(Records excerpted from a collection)
---------------

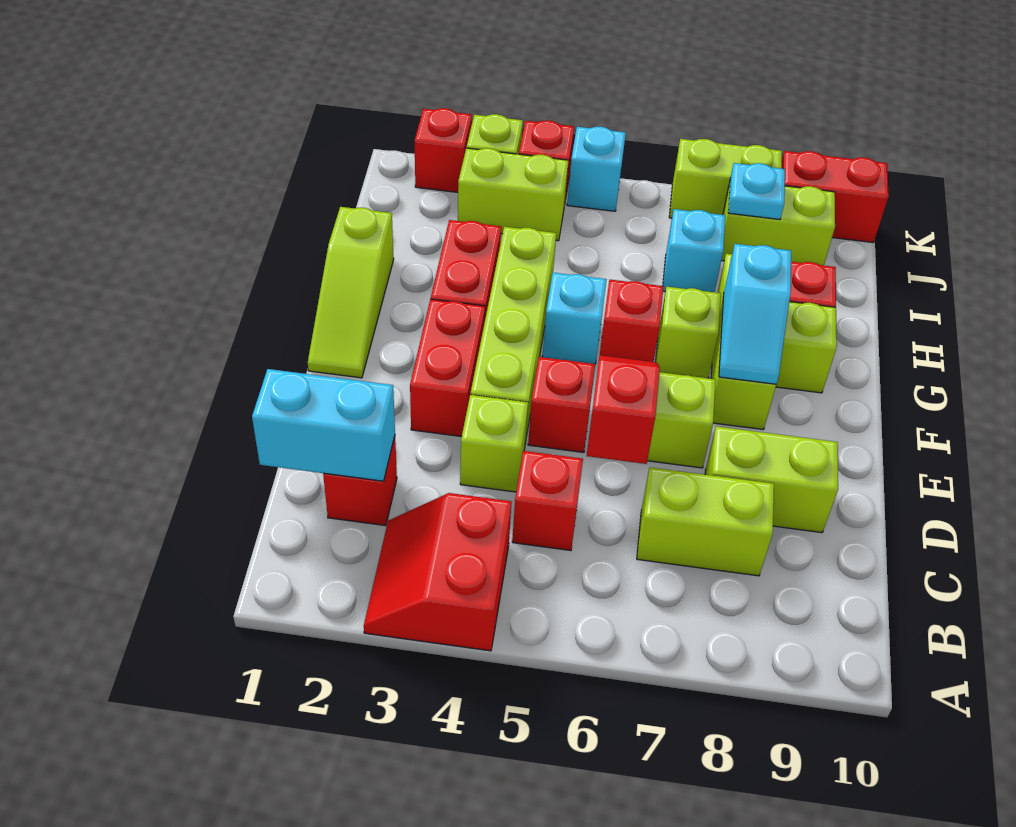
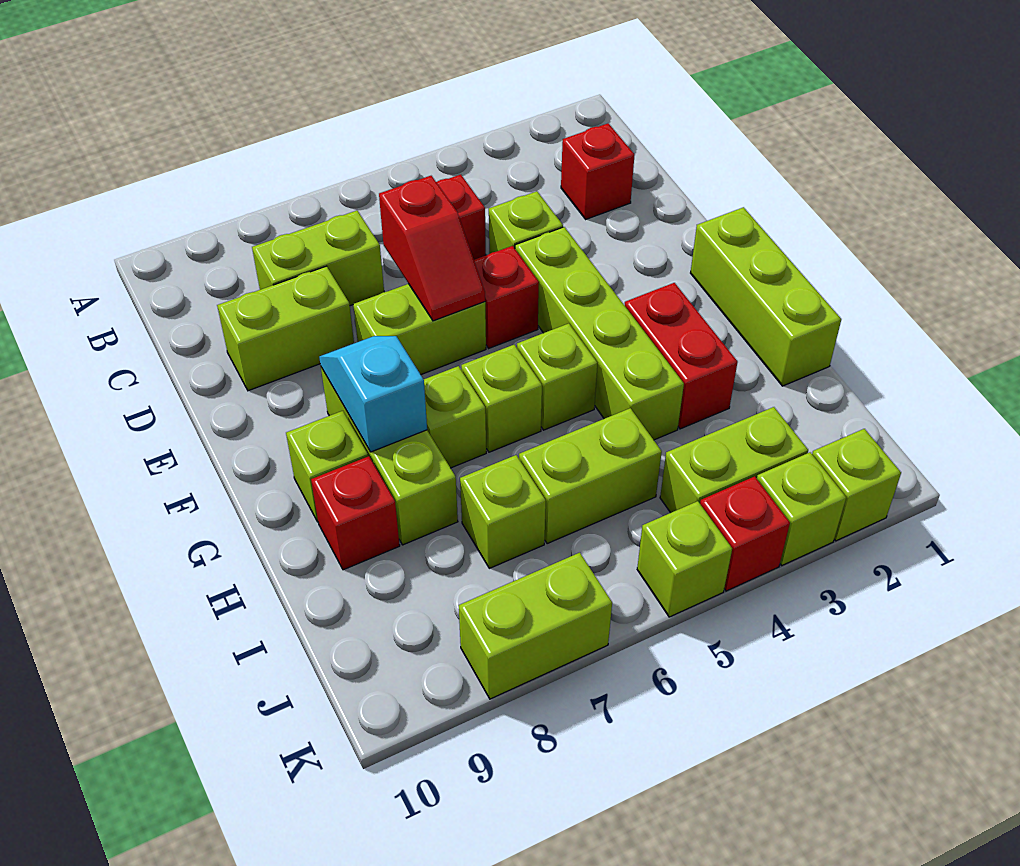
red slope A3:B4 level 1 top 4 -> none
cyan brick C1:C2 level 2 -> none
red brick E3:F3 level 1 -> none
lime slope F1:H1 level 1 top H -> lime brick F1:H1 level 1
cyan brick G5 level 1 -> lime brick G5 level 1
red brick G6 level 1 -> lime brick G6 level 1
cyan brick I7 level 1 -> lime brick I7 level 1
lime brick J8:J9 level 1 -> lime brick I5:I6 level 1
cyan plate J8 level 2 -> none
red brick K2 level 1 -> lime brick K2 level 1
cyan brick K5 level 1 -> lime brick K5 level 1
red brick K9:K10 level 1 -> none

---------------

With the line that contains "cyan brick G5" as the start, output every line through the end of the entries exactly. Add no other lines.

## [Solution to the problem]
cyan brick G5 level 1 -> lime brick G5 level 1
red brick G6 level 1 -> lime brick G6 level 1
cyan brick I7 level 1 -> lime brick I7 level 1
lime brick J8:J9 level 1 -> lime brick I5:I6 level 1
cyan plate J8 level 2 -> none
red brick K2 level 1 -> lime brick K2 level 1
cyan brick K5 level 1 -> lime brick K5 level 1
red brick K9:K10 level 1 -> none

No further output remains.